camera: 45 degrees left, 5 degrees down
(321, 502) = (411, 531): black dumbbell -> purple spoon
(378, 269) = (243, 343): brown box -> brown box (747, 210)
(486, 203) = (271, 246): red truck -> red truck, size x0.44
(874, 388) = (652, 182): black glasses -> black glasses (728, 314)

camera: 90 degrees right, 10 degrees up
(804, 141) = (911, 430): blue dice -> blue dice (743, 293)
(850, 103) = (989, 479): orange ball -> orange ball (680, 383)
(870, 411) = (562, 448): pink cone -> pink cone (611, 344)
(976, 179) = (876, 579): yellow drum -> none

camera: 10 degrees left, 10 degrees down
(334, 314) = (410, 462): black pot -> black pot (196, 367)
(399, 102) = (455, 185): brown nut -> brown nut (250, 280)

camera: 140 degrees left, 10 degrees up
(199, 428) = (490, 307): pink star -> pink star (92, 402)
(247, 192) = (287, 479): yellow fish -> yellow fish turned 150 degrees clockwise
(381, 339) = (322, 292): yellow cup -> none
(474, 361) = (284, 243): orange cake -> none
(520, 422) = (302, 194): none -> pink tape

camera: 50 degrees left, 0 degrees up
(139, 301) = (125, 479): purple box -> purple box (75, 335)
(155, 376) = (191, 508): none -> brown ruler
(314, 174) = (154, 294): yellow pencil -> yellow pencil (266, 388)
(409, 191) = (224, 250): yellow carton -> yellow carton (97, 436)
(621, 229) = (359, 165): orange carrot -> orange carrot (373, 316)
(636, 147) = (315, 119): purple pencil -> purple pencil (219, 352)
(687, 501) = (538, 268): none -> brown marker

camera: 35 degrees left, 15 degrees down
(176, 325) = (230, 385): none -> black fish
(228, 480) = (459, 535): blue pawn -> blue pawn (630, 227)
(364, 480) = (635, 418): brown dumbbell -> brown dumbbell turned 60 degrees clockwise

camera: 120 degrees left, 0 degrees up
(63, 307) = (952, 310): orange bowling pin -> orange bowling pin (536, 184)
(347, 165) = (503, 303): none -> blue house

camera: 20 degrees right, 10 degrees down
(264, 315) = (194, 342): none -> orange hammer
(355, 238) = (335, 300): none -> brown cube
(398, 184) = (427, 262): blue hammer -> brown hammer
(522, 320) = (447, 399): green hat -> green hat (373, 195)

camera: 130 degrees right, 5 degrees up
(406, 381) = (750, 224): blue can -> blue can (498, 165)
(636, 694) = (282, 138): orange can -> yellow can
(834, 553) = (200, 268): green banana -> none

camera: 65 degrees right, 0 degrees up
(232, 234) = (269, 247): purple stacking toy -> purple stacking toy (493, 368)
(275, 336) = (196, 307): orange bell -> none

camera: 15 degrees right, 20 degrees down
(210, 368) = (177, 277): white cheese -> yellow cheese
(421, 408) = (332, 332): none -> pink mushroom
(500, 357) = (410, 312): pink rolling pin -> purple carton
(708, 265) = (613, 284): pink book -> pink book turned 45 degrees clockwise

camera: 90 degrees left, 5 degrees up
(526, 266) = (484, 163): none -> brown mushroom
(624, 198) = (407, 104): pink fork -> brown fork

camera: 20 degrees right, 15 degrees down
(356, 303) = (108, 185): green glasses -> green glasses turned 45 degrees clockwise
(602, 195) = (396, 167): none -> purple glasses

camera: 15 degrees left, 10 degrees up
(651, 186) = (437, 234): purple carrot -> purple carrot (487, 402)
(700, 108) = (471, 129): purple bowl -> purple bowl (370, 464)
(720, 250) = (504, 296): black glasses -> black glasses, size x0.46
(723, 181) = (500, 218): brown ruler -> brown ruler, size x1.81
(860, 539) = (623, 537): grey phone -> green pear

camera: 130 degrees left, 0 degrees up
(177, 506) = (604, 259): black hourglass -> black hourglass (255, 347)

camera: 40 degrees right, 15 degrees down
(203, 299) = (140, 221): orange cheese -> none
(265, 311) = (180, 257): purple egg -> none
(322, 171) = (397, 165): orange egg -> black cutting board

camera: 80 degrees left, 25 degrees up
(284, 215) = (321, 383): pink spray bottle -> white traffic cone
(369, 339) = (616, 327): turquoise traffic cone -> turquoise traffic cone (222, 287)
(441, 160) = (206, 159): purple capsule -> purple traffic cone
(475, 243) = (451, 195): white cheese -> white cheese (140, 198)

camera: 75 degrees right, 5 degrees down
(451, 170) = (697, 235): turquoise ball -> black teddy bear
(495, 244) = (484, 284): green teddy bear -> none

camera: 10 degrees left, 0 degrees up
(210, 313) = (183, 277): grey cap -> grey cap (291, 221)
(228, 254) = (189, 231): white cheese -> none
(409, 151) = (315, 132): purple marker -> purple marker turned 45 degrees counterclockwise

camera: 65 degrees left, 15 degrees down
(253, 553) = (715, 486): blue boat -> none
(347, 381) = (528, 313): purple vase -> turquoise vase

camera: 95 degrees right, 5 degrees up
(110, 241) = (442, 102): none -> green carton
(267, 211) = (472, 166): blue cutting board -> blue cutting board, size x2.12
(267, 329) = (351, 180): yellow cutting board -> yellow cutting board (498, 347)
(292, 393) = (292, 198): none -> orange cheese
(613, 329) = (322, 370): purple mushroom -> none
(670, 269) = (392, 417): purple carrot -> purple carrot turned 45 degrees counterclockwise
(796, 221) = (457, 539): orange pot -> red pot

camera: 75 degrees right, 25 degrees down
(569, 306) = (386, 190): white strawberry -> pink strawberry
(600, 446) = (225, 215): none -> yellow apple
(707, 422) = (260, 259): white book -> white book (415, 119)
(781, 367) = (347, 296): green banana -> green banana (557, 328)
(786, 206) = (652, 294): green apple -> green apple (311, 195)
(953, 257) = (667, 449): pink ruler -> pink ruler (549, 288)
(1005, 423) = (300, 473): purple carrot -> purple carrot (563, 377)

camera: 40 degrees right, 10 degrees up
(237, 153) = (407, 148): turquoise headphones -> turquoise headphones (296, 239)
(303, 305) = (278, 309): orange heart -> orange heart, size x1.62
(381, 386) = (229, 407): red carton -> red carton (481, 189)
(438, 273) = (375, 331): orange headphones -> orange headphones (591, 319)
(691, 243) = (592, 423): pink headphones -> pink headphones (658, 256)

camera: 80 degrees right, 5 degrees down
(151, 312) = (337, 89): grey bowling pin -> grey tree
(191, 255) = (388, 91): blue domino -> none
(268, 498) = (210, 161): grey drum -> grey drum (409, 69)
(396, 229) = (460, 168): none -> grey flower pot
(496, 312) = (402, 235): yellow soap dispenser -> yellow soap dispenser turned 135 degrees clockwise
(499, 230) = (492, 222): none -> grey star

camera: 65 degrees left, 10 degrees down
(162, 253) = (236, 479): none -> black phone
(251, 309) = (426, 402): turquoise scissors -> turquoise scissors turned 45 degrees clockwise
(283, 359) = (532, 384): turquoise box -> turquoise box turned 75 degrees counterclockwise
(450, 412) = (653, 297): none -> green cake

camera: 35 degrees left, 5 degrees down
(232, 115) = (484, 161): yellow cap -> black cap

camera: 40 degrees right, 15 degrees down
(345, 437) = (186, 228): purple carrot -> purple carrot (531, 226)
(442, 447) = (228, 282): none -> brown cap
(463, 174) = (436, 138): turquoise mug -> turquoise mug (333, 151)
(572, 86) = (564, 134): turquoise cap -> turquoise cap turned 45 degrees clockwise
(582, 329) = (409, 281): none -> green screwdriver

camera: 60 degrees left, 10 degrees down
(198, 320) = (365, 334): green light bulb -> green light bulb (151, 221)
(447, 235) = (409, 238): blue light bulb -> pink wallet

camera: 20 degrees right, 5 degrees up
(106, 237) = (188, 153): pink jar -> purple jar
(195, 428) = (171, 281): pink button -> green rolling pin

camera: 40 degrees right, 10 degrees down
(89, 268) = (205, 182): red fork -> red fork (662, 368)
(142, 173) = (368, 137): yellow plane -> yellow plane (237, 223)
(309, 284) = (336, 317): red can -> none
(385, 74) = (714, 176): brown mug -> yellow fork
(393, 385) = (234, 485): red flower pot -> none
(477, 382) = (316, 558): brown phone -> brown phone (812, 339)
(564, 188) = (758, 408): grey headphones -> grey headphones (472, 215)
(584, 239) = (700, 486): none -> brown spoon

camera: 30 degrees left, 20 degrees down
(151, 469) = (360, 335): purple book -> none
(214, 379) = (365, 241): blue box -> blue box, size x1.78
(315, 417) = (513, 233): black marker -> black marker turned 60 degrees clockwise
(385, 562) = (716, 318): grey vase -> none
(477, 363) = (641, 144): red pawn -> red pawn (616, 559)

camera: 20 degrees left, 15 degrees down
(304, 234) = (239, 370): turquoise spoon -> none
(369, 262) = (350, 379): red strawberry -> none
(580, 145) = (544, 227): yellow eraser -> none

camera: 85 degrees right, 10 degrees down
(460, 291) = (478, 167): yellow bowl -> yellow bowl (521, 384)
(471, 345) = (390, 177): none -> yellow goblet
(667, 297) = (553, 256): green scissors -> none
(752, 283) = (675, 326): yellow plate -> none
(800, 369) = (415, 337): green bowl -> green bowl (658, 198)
-=-=-
§ Problem to solve: Find the lines above holding the word "cutting" and show them.

§ Exercise result:
(322, 171) = (397, 165): orange egg -> black cutting board
(267, 211) = (472, 166): blue cutting board -> blue cutting board, size x2.12
(267, 329) = (351, 180): yellow cutting board -> yellow cutting board (498, 347)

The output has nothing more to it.